▸ YOUR GOAL
Copy the lines of the listing below verbatim, beginning at the line that contains "colander [796, 469]" and stopping after the line that contains "Pranav [1160, 427]".

▸ RECORDS TO USE
## begin
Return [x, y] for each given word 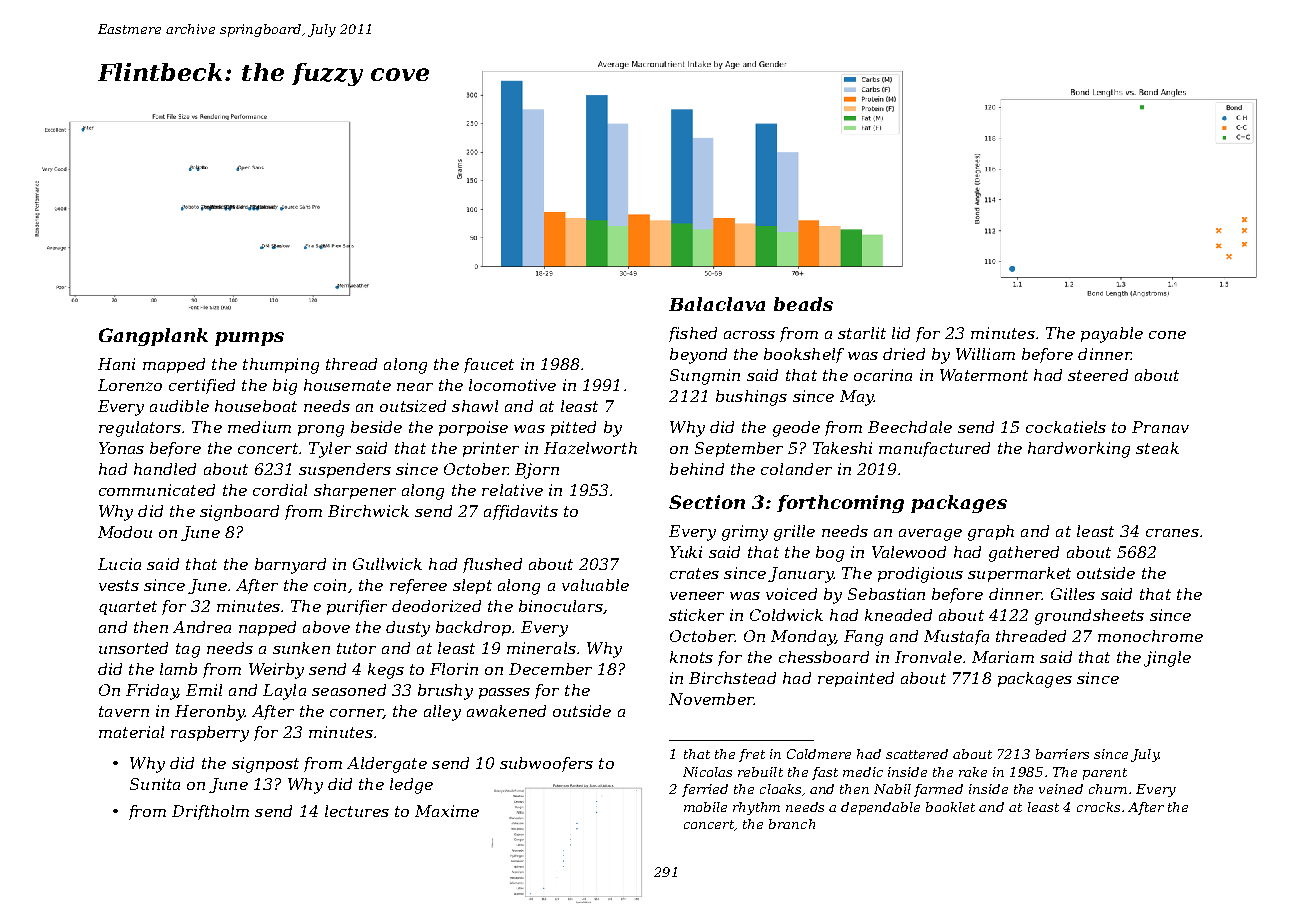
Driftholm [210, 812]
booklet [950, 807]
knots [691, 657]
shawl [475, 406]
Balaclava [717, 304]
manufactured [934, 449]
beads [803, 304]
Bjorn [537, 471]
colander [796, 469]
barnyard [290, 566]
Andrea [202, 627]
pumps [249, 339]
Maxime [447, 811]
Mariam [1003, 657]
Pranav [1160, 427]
## end
## begin
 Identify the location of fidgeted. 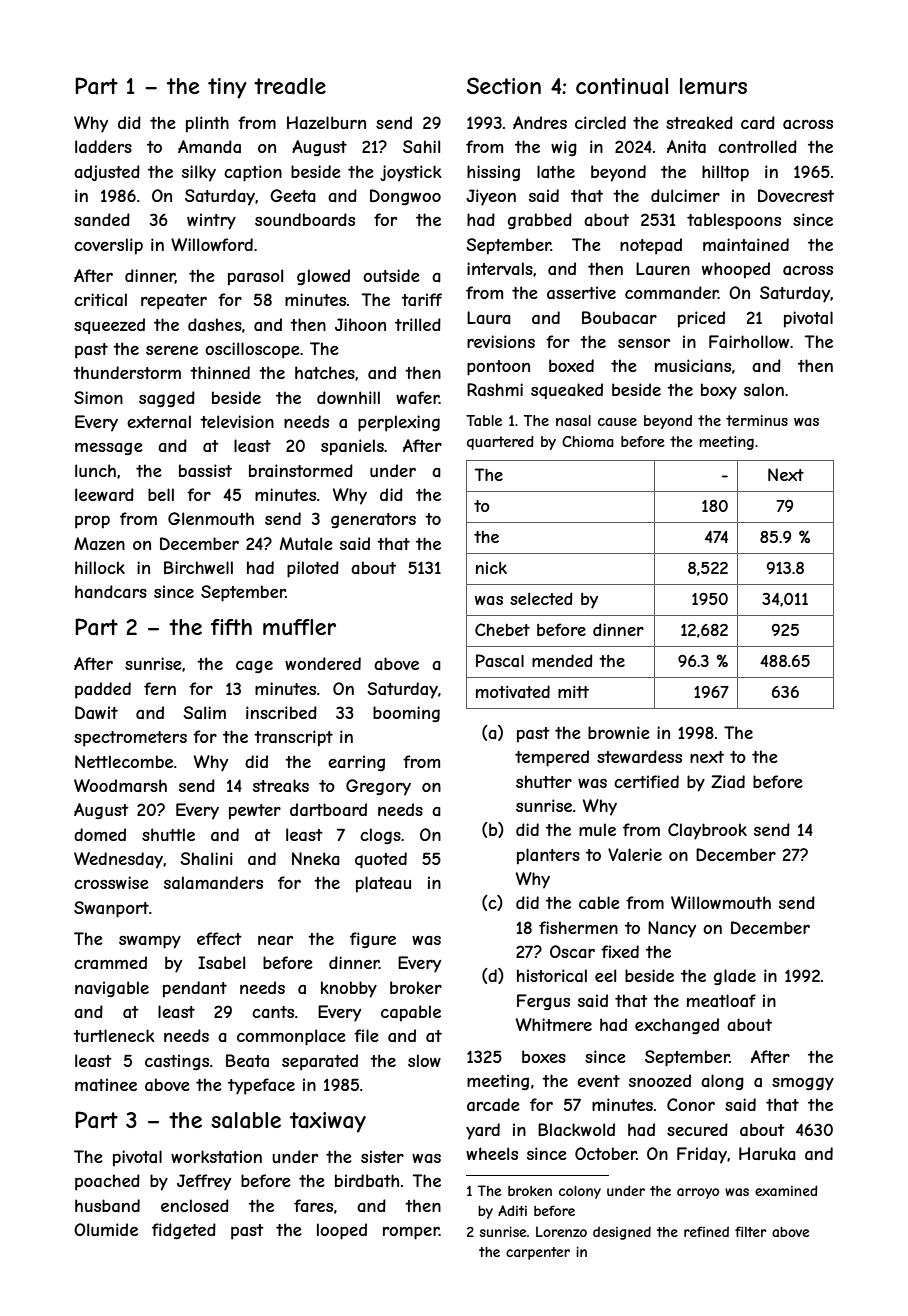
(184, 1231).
## end
## begin
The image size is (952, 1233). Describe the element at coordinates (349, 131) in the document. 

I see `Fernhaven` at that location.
## end
▸ ANSWER TO THIS TASK
colander [796, 469]
barnyard [290, 566]
Andrea [202, 627]
pumps [249, 339]
Maxime [447, 811]
Mariam [1003, 657]
Pranav [1160, 427]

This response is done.